» THE TASK
From the listing below, reproduce word for word the part that opens with the line containing "brown rocket: 7 -> 5" and closes with the line containing "grey cupcake: 5 -> 4"; reproduce nothing else.

» SUPPLIED DATA
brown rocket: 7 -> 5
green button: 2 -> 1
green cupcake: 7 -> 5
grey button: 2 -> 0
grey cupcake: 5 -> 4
* * *
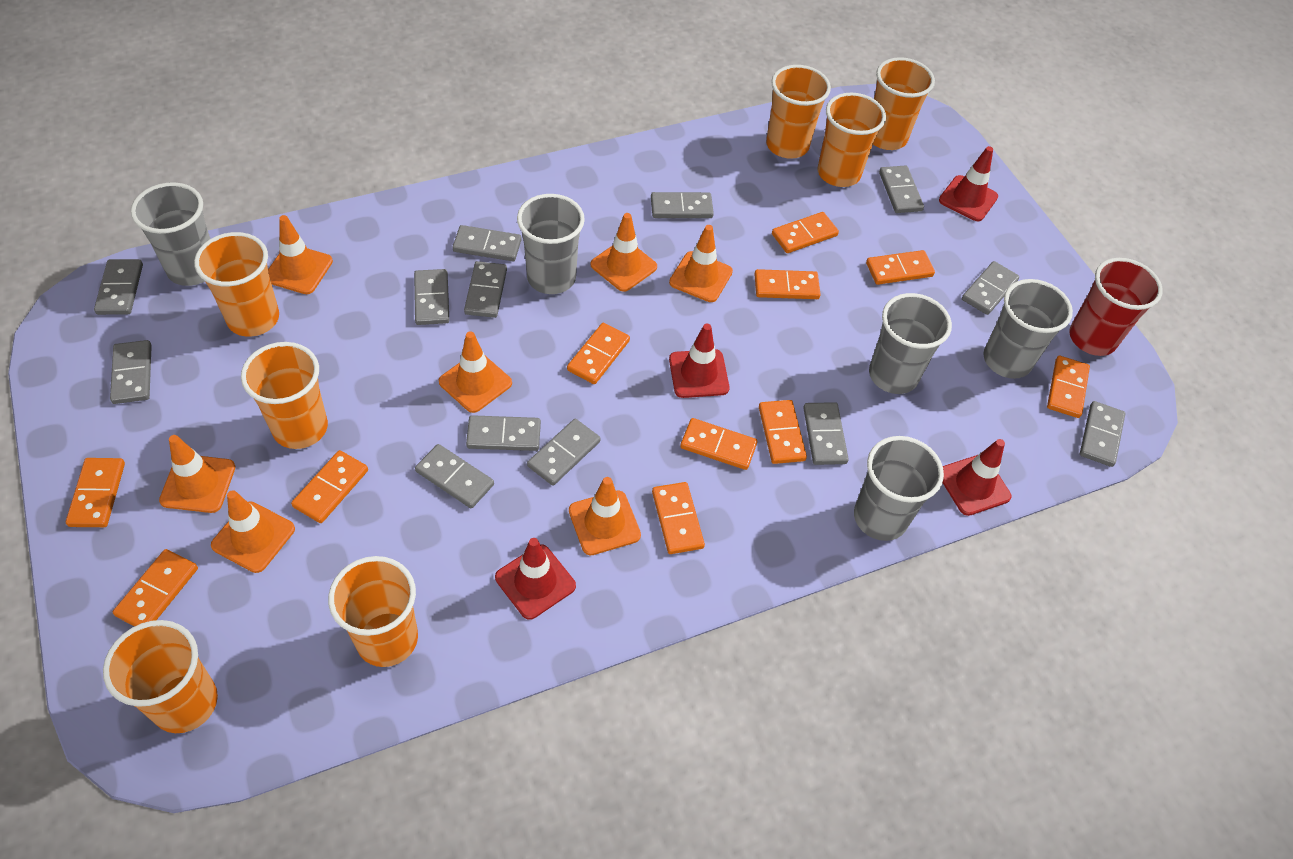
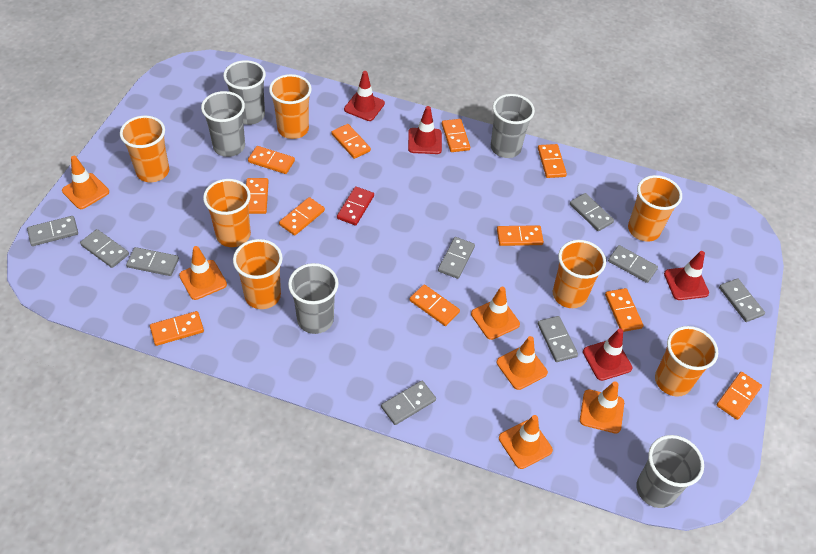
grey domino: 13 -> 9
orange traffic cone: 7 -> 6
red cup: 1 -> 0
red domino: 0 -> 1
==
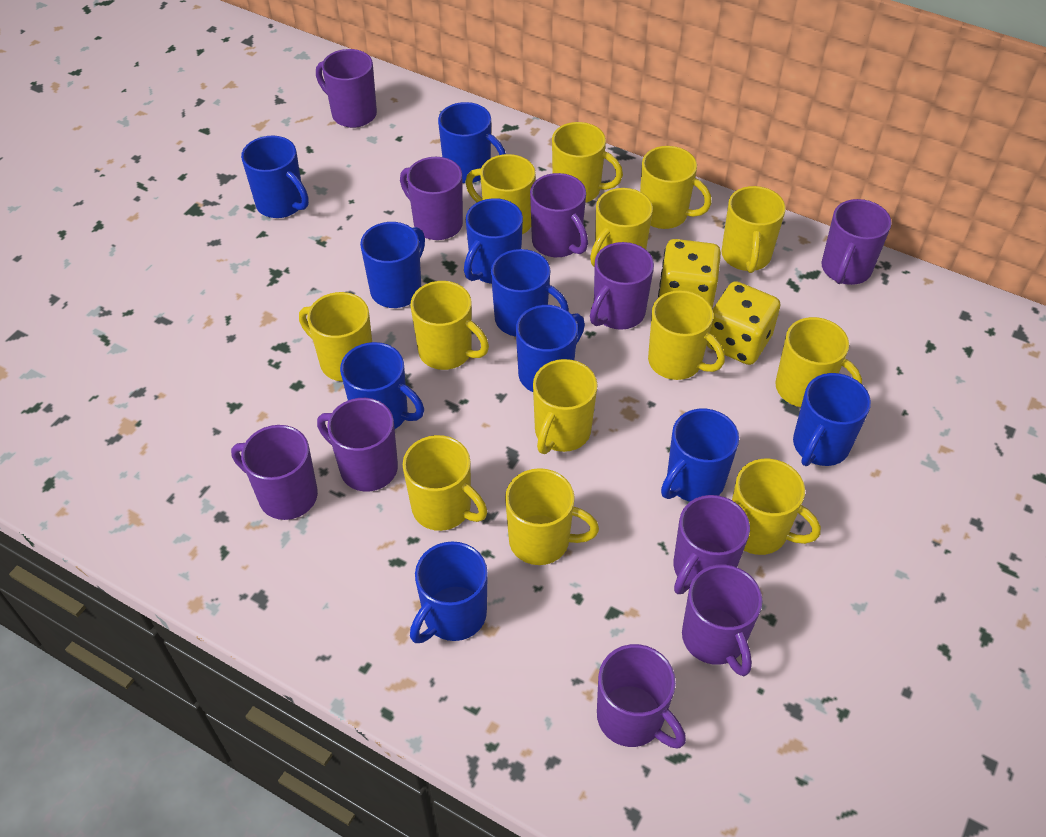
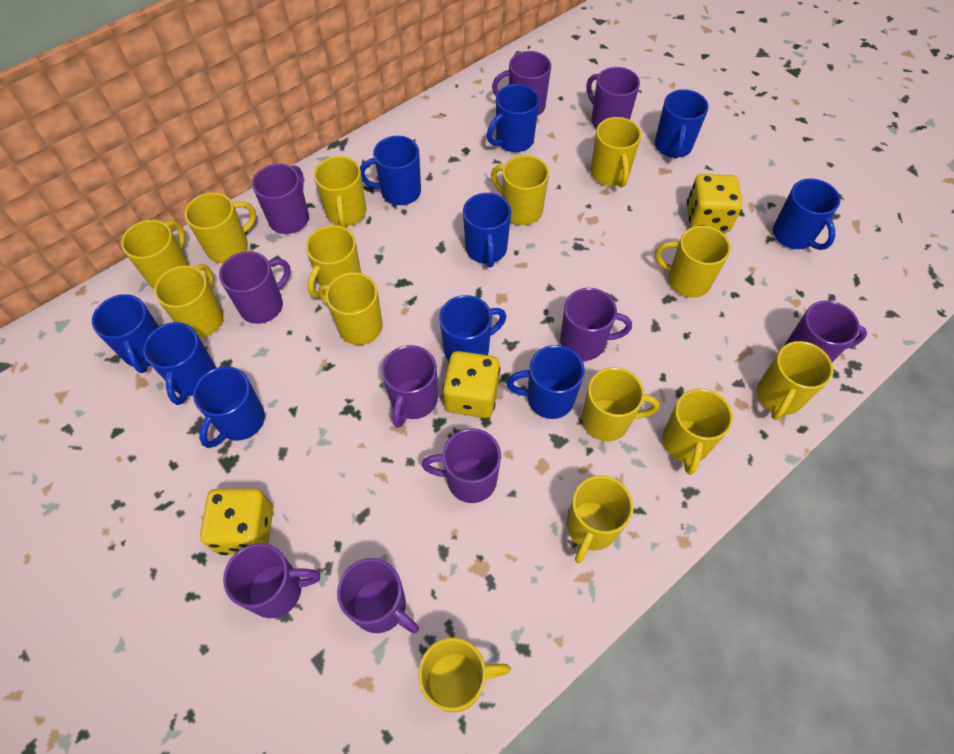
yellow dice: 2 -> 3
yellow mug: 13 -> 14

» EXPECTED ANSWER
brown rocket: 7 -> 5
green button: 2 -> 1
green cupcake: 7 -> 5
grey button: 2 -> 0
grey cupcake: 5 -> 4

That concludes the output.